*Aim of the exercise*:
Filter the records and reproduce every line that contains the word "with", leaving out all other lines.

Start of Exercise input

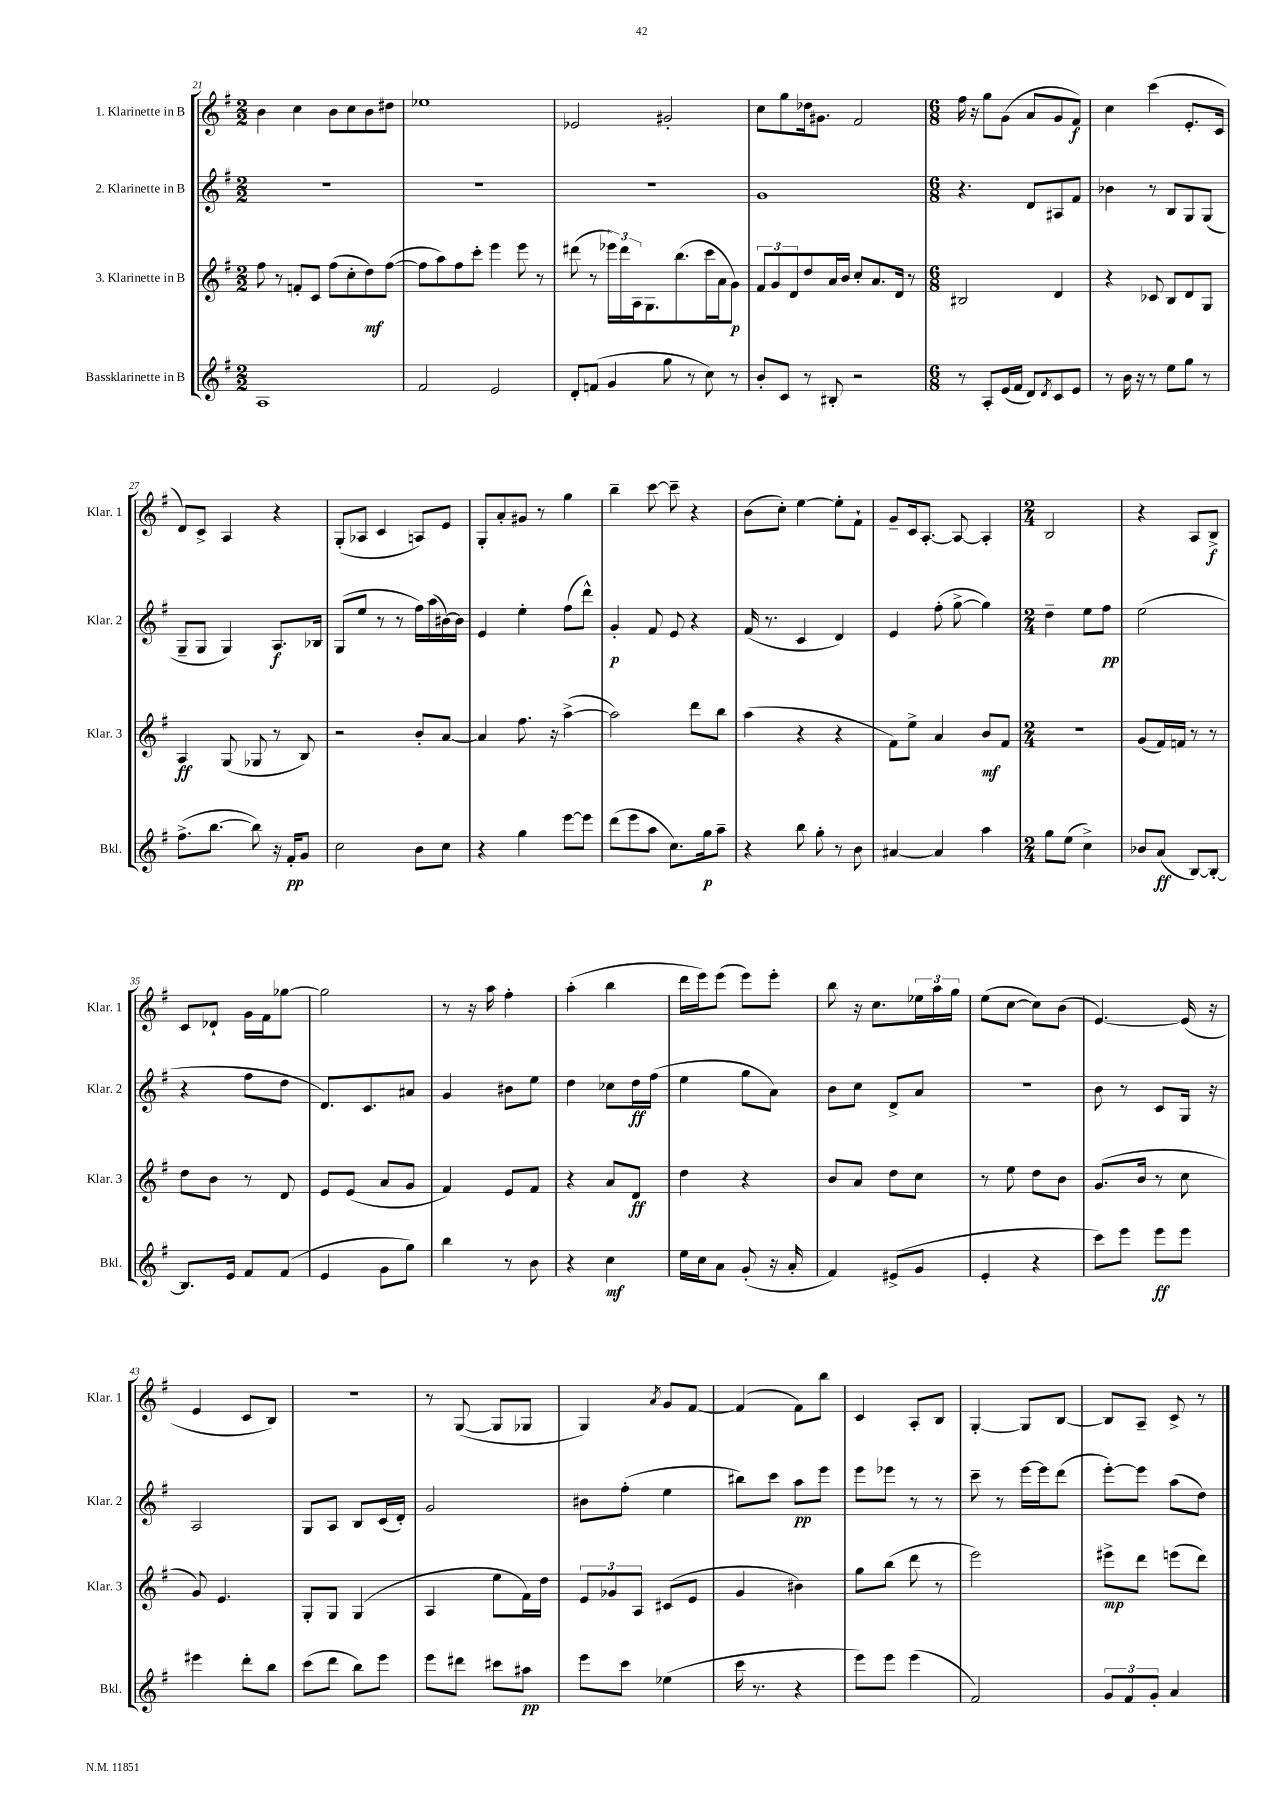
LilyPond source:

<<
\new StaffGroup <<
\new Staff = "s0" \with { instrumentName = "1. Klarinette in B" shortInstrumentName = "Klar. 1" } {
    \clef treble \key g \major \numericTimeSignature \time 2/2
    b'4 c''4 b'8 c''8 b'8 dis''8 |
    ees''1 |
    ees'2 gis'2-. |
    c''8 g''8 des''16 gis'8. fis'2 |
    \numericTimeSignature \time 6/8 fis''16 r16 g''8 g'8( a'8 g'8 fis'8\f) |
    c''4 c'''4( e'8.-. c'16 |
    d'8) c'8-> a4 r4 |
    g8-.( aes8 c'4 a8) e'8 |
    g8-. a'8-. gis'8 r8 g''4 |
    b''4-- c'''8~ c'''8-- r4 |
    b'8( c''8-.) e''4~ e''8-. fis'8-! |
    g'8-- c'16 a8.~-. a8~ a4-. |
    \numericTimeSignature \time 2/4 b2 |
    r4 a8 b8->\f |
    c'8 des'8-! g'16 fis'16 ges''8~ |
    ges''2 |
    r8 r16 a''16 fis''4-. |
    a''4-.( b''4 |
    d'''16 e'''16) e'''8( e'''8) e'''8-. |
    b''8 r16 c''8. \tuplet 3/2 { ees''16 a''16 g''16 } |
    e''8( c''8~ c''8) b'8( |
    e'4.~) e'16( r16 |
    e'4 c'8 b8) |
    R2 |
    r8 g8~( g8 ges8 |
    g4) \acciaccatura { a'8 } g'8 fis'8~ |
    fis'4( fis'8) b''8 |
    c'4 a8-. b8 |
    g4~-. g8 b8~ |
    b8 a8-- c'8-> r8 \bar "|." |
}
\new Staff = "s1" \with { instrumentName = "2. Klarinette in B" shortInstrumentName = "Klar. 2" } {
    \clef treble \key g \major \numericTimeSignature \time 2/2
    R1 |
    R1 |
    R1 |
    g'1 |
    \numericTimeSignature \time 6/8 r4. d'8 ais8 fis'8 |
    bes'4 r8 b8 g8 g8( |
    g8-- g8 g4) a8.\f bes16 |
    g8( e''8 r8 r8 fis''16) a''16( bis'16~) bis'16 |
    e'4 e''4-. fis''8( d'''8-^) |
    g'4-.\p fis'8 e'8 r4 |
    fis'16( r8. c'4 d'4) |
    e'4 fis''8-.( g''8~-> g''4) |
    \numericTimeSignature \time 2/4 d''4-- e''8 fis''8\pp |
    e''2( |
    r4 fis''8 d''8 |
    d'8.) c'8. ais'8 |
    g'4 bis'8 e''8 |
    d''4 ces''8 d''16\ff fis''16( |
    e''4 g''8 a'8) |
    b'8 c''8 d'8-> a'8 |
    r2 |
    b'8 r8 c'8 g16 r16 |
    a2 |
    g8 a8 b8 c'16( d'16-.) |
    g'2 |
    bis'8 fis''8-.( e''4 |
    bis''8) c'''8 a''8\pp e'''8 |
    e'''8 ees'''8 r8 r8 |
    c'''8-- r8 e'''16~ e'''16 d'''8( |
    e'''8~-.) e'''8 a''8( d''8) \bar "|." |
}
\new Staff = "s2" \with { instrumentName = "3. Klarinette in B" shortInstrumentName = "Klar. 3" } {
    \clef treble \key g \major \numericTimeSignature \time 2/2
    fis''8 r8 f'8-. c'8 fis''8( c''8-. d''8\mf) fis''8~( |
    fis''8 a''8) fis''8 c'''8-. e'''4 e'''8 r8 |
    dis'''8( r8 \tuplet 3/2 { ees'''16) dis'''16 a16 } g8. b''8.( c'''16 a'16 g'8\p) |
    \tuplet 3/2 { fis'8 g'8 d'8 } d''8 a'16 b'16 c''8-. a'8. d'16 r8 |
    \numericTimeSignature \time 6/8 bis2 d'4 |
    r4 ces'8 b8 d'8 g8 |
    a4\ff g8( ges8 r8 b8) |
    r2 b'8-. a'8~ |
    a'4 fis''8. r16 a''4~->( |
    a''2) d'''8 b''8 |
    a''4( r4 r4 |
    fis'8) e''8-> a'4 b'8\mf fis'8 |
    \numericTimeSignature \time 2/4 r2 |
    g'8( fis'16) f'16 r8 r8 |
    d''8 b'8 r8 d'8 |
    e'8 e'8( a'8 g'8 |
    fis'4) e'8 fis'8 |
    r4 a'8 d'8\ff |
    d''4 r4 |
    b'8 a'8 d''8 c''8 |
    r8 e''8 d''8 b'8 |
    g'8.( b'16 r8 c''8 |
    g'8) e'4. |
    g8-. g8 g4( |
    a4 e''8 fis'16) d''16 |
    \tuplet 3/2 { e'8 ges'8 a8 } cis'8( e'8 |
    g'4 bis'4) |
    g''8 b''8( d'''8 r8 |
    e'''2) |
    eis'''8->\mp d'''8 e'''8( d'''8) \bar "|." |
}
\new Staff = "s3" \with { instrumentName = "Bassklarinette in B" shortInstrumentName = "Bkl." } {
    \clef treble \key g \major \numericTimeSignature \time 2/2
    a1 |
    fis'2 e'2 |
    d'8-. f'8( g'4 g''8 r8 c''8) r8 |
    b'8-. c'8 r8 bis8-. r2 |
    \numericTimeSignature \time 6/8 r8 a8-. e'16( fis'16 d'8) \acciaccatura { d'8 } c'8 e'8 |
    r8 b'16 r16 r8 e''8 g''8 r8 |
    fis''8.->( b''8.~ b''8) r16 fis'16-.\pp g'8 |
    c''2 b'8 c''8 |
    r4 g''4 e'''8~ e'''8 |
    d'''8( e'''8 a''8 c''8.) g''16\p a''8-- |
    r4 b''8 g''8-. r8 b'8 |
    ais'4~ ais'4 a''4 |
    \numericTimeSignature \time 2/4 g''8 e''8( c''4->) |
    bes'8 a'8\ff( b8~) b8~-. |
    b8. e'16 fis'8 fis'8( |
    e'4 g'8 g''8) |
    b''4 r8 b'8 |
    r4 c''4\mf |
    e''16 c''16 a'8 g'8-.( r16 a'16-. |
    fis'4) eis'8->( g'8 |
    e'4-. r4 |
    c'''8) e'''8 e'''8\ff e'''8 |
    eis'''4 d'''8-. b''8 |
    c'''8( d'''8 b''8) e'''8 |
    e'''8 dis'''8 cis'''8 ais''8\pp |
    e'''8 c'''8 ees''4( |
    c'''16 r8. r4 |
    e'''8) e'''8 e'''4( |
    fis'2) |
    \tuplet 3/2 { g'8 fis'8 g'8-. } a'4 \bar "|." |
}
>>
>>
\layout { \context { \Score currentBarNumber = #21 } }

End of Exercise input

*Reply*:
\new Staff = "s0" \with { instrumentName = "1. Klarinette in B" shortInstrumentName = "Klar. 1" } {
\new Staff = "s1" \with { instrumentName = "2. Klarinette in B" shortInstrumentName = "Klar. 2" } {
\new Staff = "s2" \with { instrumentName = "3. Klarinette in B" shortInstrumentName = "Klar. 3" } {
\new Staff = "s3" \with { instrumentName = "Bassklarinette in B" shortInstrumentName = "Bkl." } {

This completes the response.